--- START ---

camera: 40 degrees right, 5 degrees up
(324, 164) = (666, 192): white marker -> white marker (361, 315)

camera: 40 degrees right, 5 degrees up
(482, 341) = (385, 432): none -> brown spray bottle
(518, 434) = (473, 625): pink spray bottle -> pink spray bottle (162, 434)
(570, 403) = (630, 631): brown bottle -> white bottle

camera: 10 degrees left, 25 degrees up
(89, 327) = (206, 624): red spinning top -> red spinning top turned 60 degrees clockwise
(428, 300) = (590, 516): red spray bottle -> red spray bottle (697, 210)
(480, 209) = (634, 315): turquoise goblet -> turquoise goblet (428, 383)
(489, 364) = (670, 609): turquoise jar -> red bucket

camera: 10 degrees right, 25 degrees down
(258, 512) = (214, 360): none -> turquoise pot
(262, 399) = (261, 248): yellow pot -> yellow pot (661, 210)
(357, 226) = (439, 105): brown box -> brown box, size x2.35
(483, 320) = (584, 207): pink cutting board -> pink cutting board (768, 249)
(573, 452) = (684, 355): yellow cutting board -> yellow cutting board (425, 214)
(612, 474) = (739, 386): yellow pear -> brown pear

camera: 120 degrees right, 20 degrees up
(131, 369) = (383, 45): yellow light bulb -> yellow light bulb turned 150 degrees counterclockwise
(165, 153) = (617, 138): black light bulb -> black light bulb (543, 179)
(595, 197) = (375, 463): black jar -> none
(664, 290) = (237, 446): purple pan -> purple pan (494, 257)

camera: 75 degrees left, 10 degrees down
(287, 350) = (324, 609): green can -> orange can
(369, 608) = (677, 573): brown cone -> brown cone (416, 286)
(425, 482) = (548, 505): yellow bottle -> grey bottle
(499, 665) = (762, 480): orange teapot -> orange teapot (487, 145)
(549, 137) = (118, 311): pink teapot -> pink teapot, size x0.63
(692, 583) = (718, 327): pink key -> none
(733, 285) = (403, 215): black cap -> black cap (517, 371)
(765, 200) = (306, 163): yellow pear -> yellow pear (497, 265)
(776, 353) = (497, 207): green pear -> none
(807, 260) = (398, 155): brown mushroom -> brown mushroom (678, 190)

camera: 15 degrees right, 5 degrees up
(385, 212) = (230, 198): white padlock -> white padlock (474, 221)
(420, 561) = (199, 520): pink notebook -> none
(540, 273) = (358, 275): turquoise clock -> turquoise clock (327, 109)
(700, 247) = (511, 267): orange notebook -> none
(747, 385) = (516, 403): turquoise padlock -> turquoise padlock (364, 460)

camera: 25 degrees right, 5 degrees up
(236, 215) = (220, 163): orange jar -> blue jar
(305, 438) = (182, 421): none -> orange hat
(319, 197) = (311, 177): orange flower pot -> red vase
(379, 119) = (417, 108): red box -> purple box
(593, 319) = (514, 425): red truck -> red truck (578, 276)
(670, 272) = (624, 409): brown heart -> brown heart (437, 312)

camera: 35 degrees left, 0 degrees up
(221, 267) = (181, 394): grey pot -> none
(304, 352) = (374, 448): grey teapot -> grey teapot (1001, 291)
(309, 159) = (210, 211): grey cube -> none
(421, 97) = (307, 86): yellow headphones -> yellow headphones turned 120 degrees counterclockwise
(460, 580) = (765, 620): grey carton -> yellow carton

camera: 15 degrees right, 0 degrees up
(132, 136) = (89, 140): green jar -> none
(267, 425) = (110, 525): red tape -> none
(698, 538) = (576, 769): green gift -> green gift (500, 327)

--- END ---

** HOW TO COMPLETE THIS TASK **
Collect each line above holding the string "right".

** EXERCISE ANSWER **
camera: 40 degrees right, 5 degrees up
camera: 40 degrees right, 5 degrees up
camera: 10 degrees right, 25 degrees down
camera: 120 degrees right, 20 degrees up
camera: 15 degrees right, 5 degrees up
camera: 25 degrees right, 5 degrees up
camera: 15 degrees right, 0 degrees up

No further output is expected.